_WORK REQUEST_
Please transcribe the data below in full, word for word, without the images.

_DATASET EXCERPT_
-*-

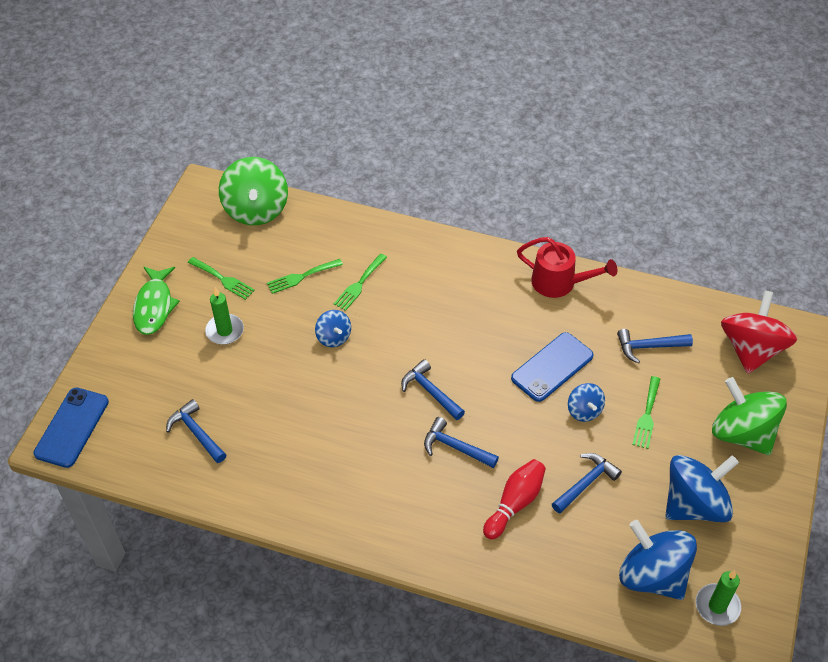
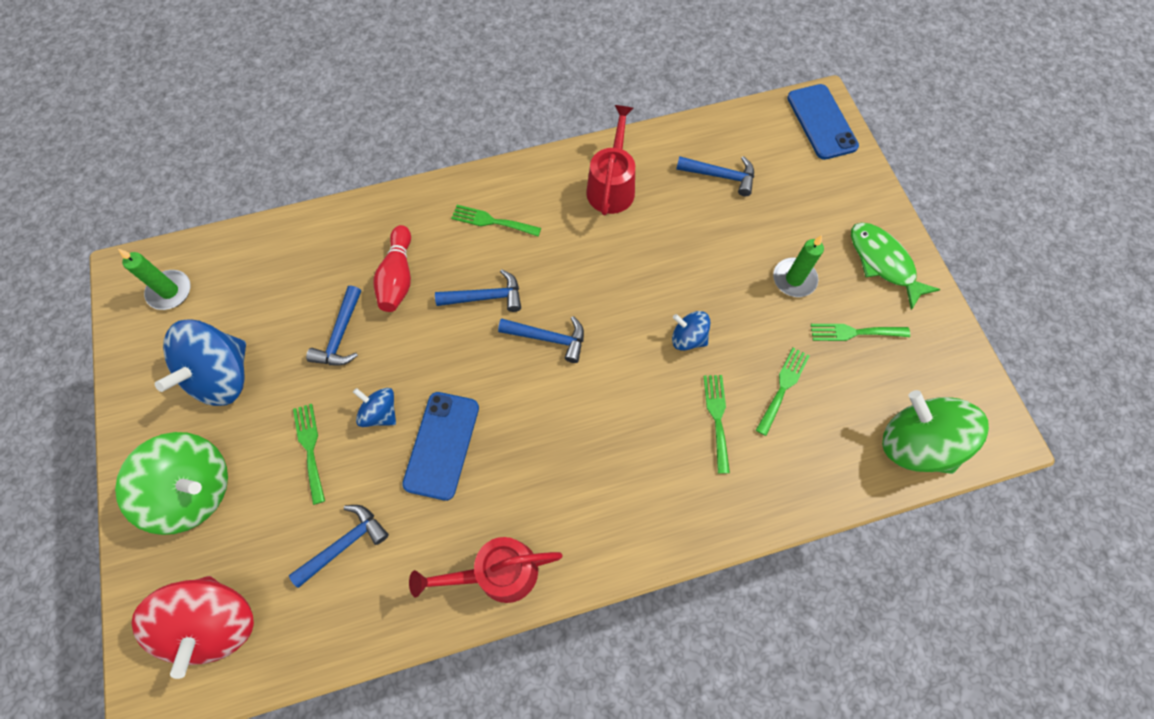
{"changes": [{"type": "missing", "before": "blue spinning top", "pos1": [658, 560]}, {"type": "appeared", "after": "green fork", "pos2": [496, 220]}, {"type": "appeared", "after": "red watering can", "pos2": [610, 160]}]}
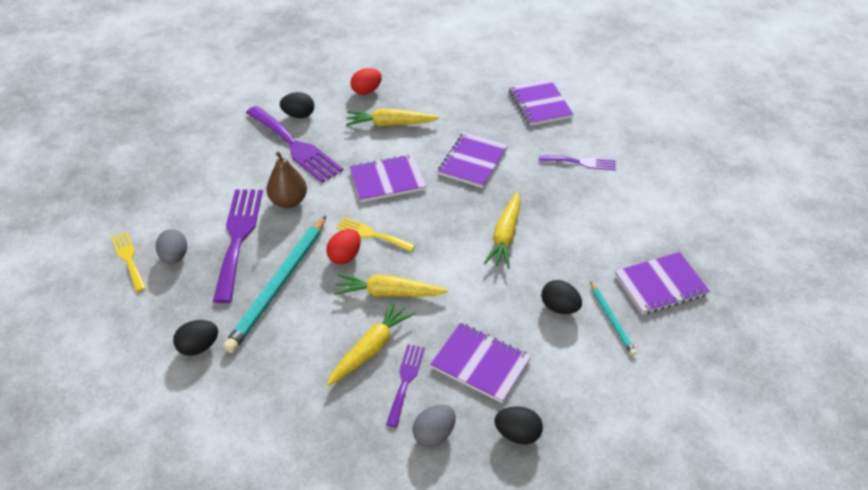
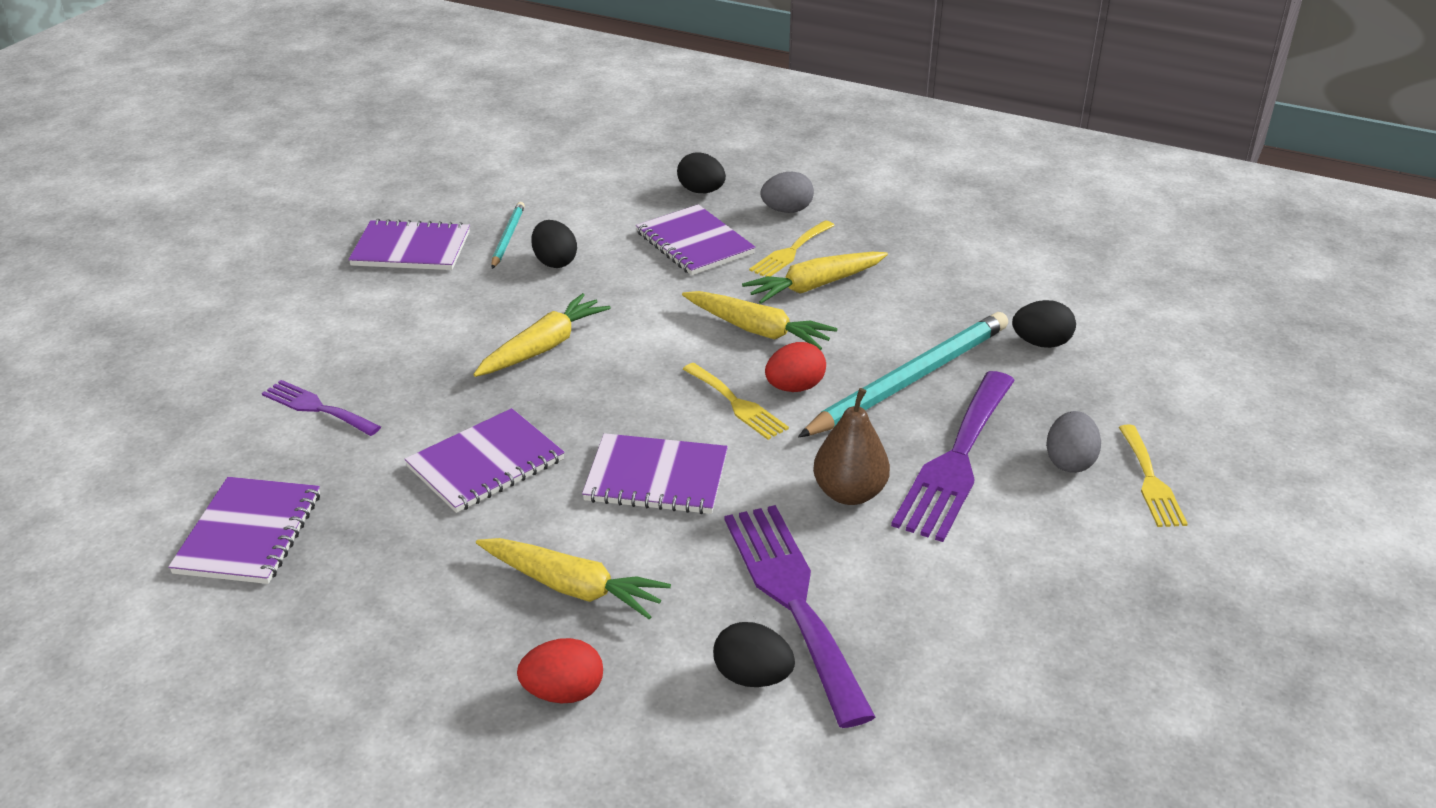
{"changes": [{"type": "colour", "before": "purple fork", "after": "yellow fork", "pos1": [405, 386], "pos2": [792, 248]}]}
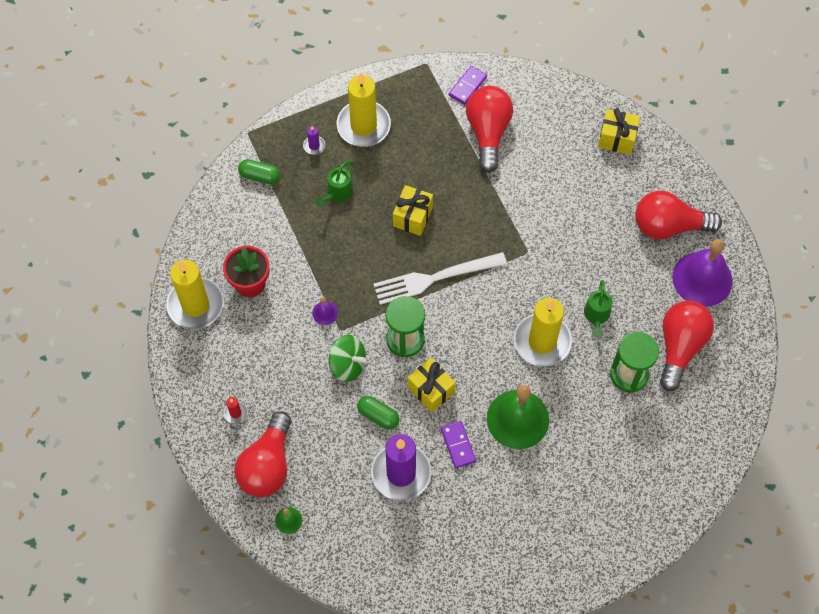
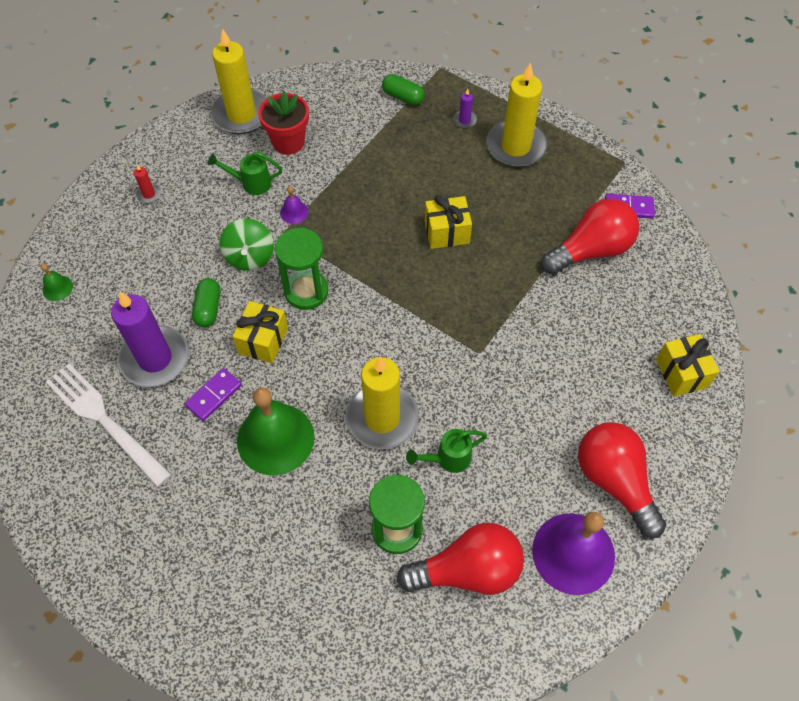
{"changes": [{"type": "missing", "before": "red light bulb", "pos1": [262, 454]}, {"type": "relocated", "before": "green watering can", "pos1": [334, 184], "pos2": [245, 173]}, {"type": "relocated", "before": "white fork", "pos1": [440, 278], "pos2": [109, 426]}, {"type": "spun", "before": "green capsule", "pos1": [259, 171], "pos2": [403, 89], "turn": -45}]}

-*-

_WRITTEN SOLUTION_
{"changes": [{"type": "missing", "before": "blue spinning top", "pos1": [658, 560]}, {"type": "appeared", "after": "green fork", "pos2": [496, 220]}, {"type": "appeared", "after": "red watering can", "pos2": [610, 160]}]}
{"changes": [{"type": "colour", "before": "purple fork", "after": "yellow fork", "pos1": [405, 386], "pos2": [792, 248]}]}
{"changes": [{"type": "missing", "before": "red light bulb", "pos1": [262, 454]}, {"type": "relocated", "before": "green watering can", "pos1": [334, 184], "pos2": [245, 173]}, {"type": "relocated", "before": "white fork", "pos1": [440, 278], "pos2": [109, 426]}, {"type": "spun", "before": "green capsule", "pos1": [259, 171], "pos2": [403, 89], "turn": -45}]}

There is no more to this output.